(Problem details) Transcribe the listing that follows in full, exactly, and drop its images.

========

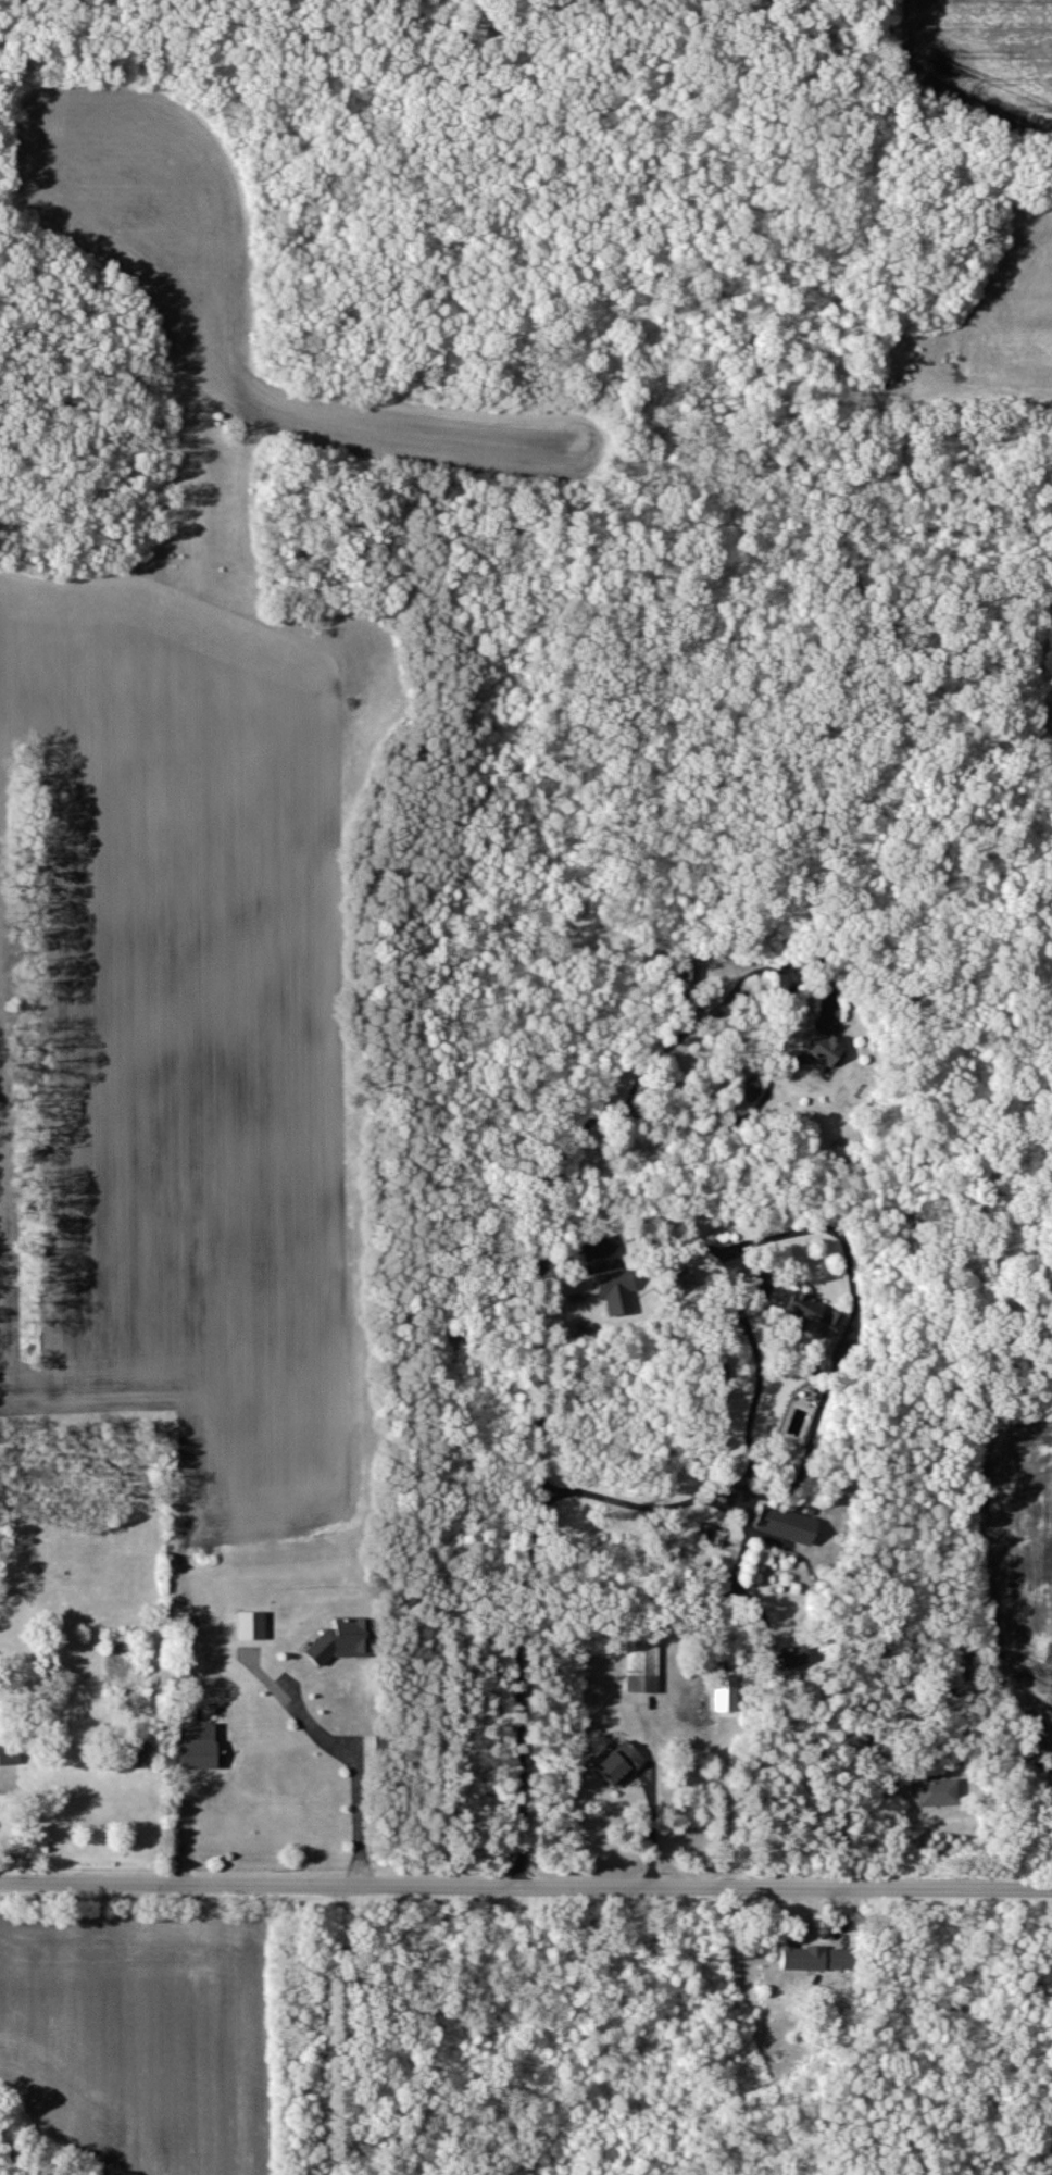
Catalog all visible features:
road: (788, 969)
building: (691, 974)
road: (1039, 1013)
building: (823, 1051)
road: (589, 1246)
road: (955, 1256)
building: (618, 1293)
building: (814, 1316)
road: (847, 1335)
building: (787, 1526)
road: (526, 1596)
building: (252, 1627)
building: (341, 1642)
building: (788, 1658)
building: (644, 1670)
building: (725, 1694)
road: (683, 1734)
building: (198, 1747)
building: (9, 1756)
building: (620, 1766)
road: (353, 1770)
building: (938, 1793)
road: (526, 1883)
building: (803, 1959)
building: (842, 1960)

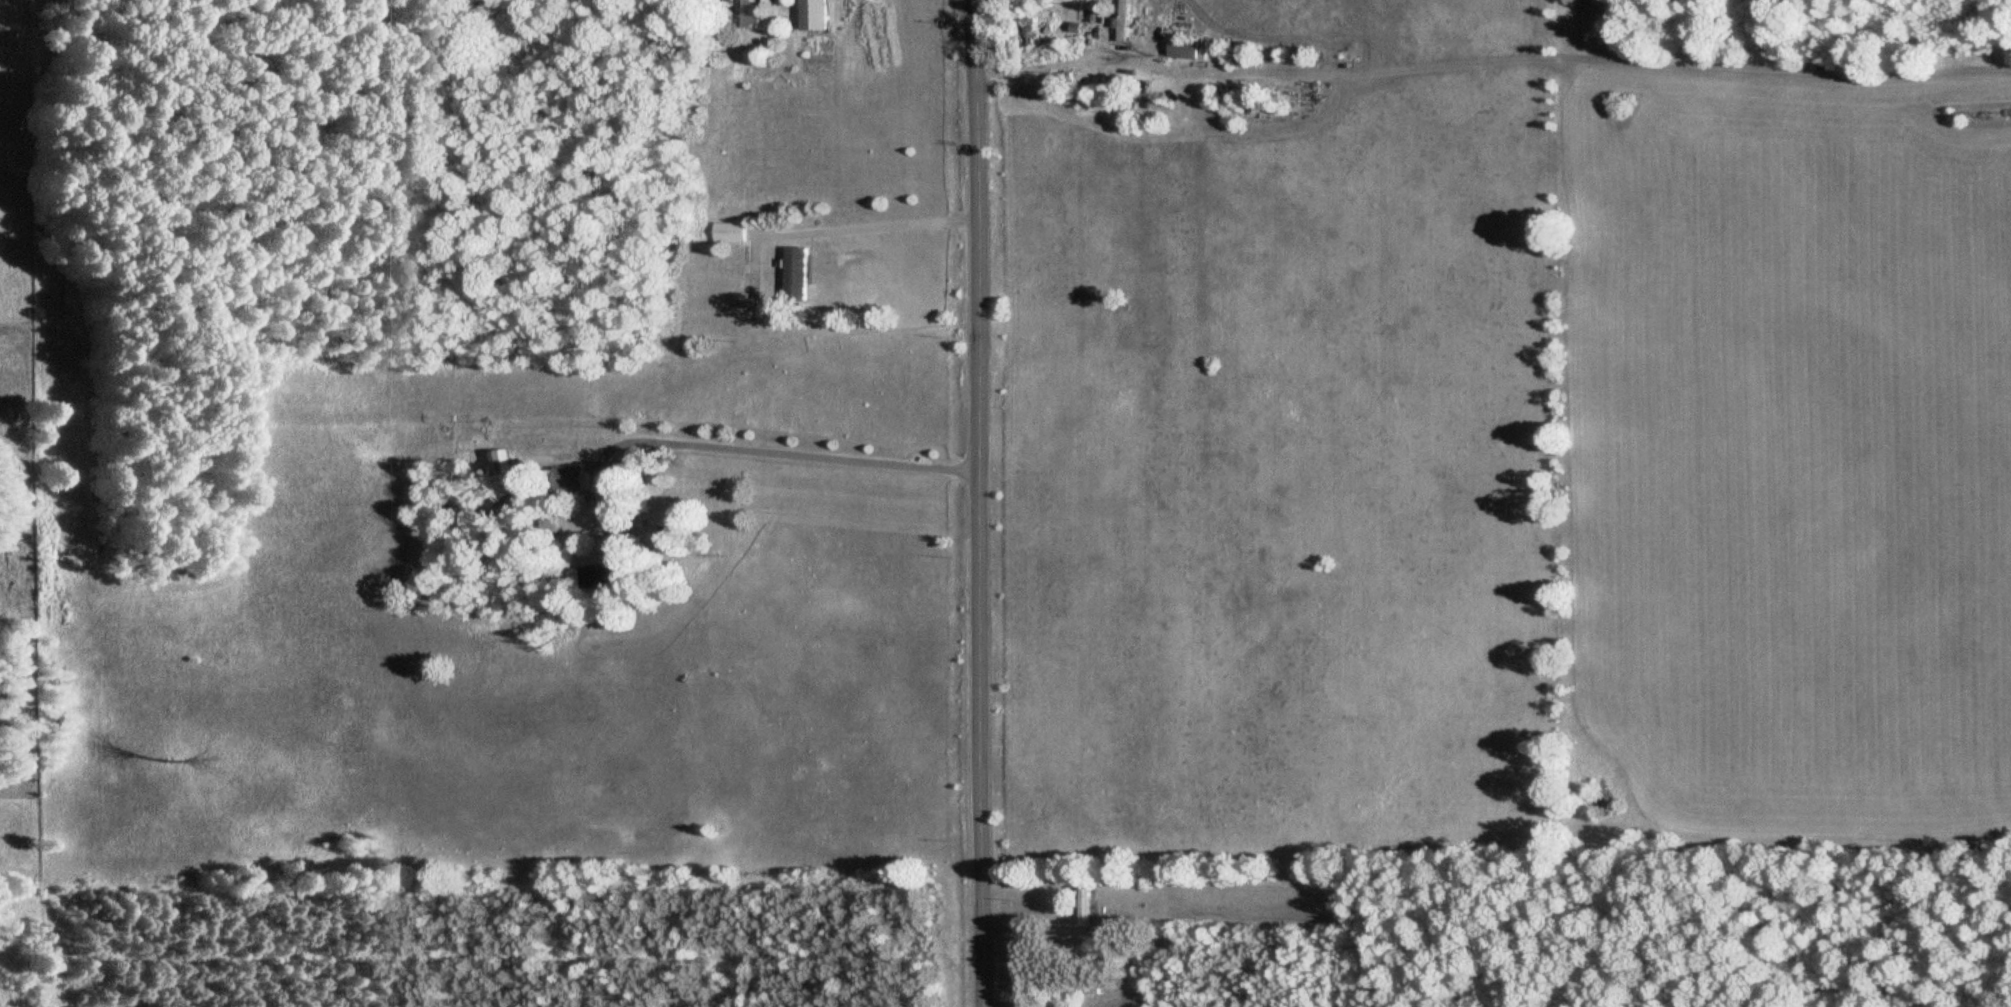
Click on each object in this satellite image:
building: (749, 12)
building: (1120, 21)
building: (1024, 30)
building: (1085, 41)
building: (1181, 50)
building: (726, 232)
building: (792, 273)
building: (560, 479)
road: (985, 503)
building: (543, 521)
building: (593, 576)
building: (1082, 904)

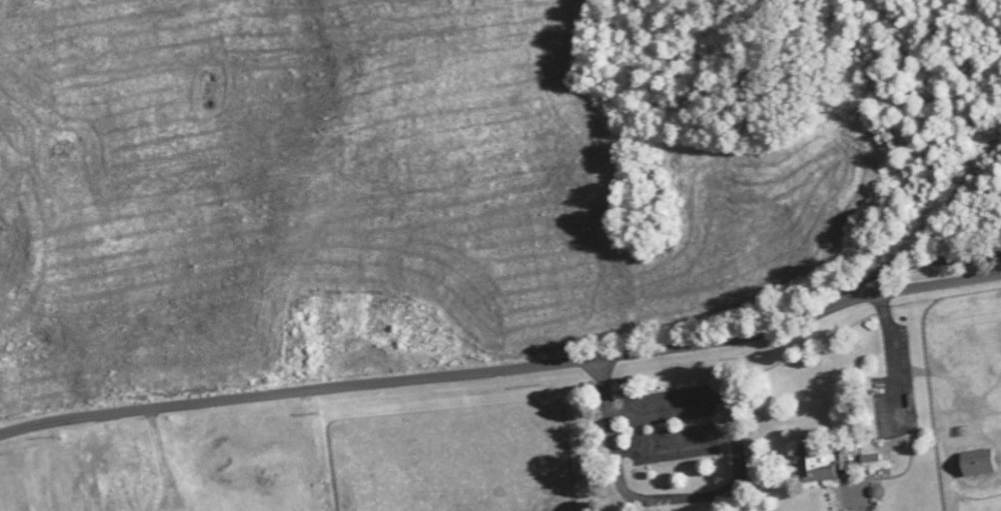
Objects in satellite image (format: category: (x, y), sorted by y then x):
road: (921, 268)
road: (894, 357)
road: (504, 371)
building: (871, 458)
road: (161, 462)
building: (825, 463)
building: (977, 464)
road: (688, 501)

========

(Result of this task)
Catalog all visible features:
road: (788, 969)
building: (691, 974)
road: (1039, 1013)
building: (823, 1051)
road: (589, 1246)
road: (955, 1256)
building: (618, 1293)
building: (814, 1316)
road: (847, 1335)
building: (787, 1526)
road: (526, 1596)
building: (252, 1627)
building: (341, 1642)
building: (788, 1658)
building: (644, 1670)
building: (725, 1694)
road: (683, 1734)
building: (198, 1747)
building: (9, 1756)
building: (620, 1766)
road: (353, 1770)
building: (938, 1793)
road: (526, 1883)
building: (803, 1959)
building: (842, 1960)

Click on each object in this satellite image:
building: (749, 12)
building: (1120, 21)
building: (1024, 30)
building: (1085, 41)
building: (1181, 50)
building: (726, 232)
building: (792, 273)
building: (560, 479)
road: (985, 503)
building: (543, 521)
building: (593, 576)
building: (1082, 904)

Objects in satellite image (format: category: (x, y), sorted by y then x):
road: (921, 268)
road: (894, 357)
road: (504, 371)
building: (871, 458)
road: (161, 462)
building: (825, 463)
building: (977, 464)
road: (688, 501)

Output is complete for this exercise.